◆ **AIM OF THE TASK**: If a line in the entries contains the word "brick", list it.

◆ **SOURCE MATERIAL**:
╔══

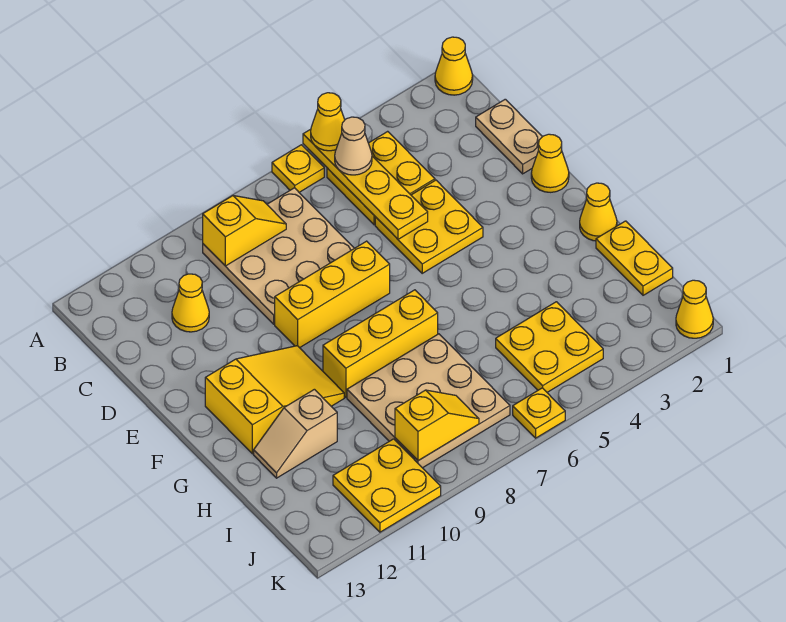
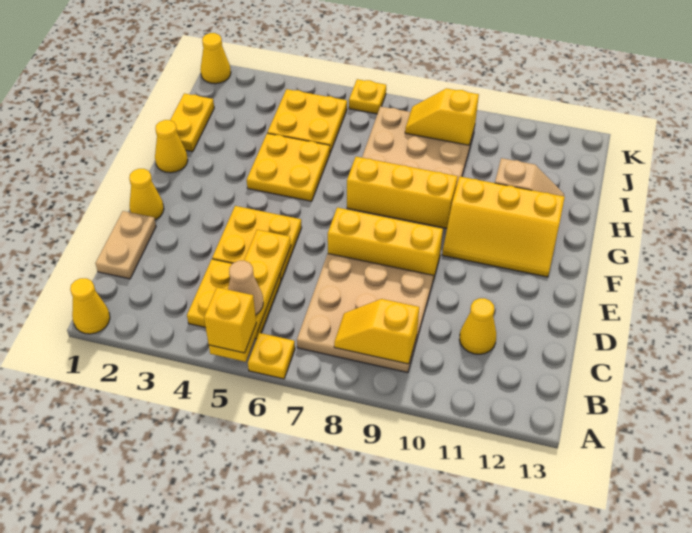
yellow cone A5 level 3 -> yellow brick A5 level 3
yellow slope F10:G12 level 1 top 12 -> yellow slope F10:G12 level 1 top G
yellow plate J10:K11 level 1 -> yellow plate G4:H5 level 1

╚══
╔══

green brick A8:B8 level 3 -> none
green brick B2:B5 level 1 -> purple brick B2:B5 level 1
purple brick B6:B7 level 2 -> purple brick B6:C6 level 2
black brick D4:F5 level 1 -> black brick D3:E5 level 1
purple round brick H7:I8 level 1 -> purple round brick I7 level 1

╚══

◆ **RESULT BELOW**:
yellow cone A5 level 3 -> yellow brick A5 level 3
green brick A8:B8 level 3 -> none
green brick B2:B5 level 1 -> purple brick B2:B5 level 1
purple brick B6:B7 level 2 -> purple brick B6:C6 level 2
black brick D4:F5 level 1 -> black brick D3:E5 level 1
purple round brick H7:I8 level 1 -> purple round brick I7 level 1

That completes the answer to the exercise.